Print out the data exactly, keeping every image out of it.

SOURCE DATA
· · · ·

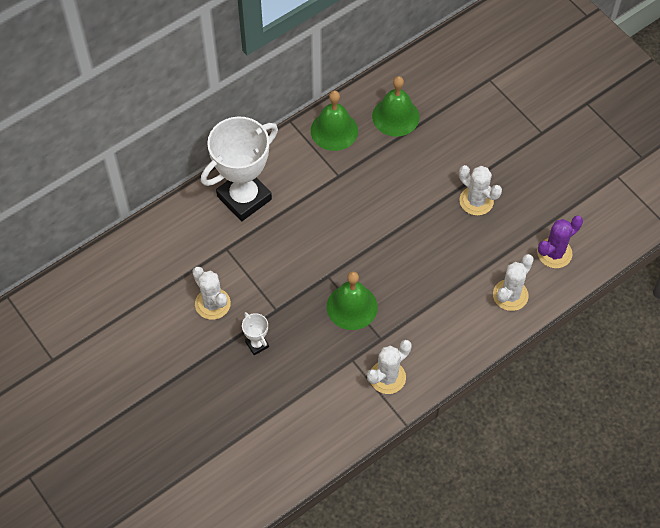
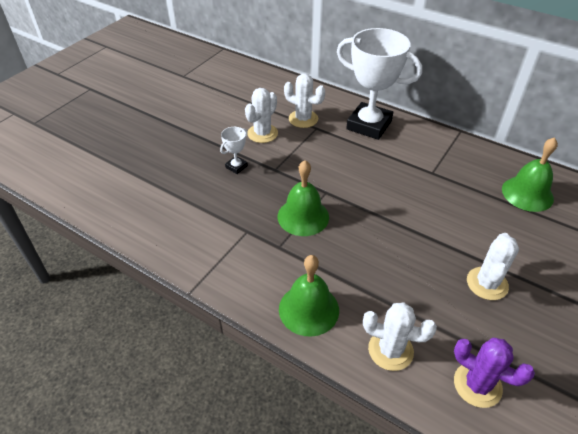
camera: 70 degrees right, 15 degrees down
green bell [311,91,358,151] -> green bell moved to [279,255,339,337]
white cactus [367,340,412,394] -> white cactus moved to [284,74,325,128]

· · · ·

TASK ANSWER
camera: 70 degrees right, 15 degrees down
green bell [311,91,358,151] -> green bell moved to [279,255,339,337]
white cactus [367,340,412,394] -> white cactus moved to [284,74,325,128]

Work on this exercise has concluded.